Brief: Report how many lines in the records carry the string "ball", and give no further text.

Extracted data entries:
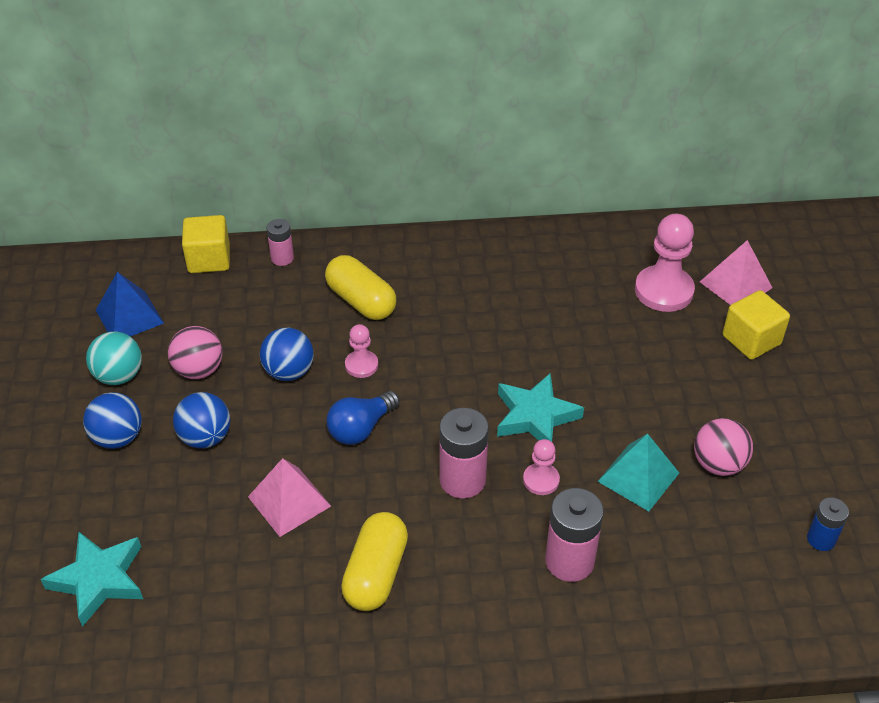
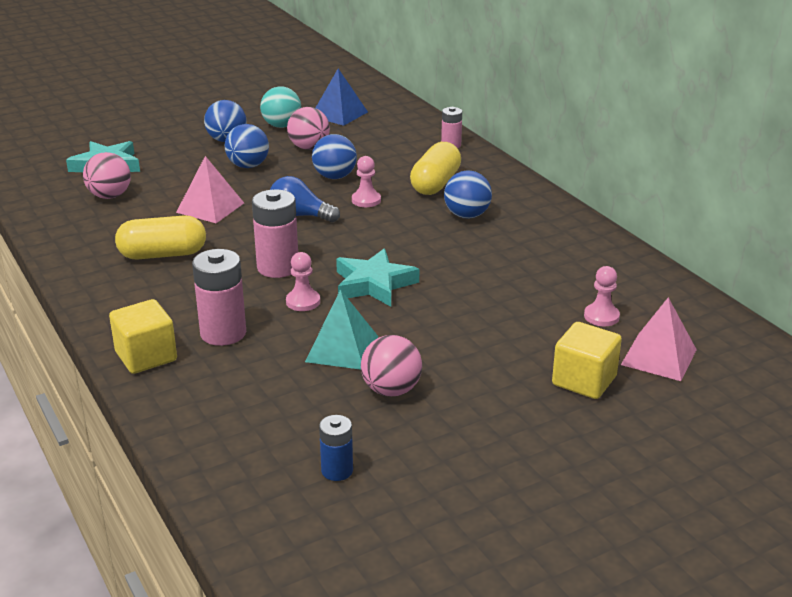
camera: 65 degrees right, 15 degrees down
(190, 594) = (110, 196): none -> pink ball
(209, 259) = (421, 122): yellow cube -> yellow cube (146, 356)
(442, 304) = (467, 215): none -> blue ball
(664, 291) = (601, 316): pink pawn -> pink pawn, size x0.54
* * *
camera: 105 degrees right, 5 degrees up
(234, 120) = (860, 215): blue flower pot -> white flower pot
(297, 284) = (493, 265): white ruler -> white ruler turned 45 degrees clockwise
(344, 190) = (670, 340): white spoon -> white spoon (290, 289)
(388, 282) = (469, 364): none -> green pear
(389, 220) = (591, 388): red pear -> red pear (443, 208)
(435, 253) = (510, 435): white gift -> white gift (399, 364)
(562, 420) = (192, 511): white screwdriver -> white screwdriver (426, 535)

Exercise output: 2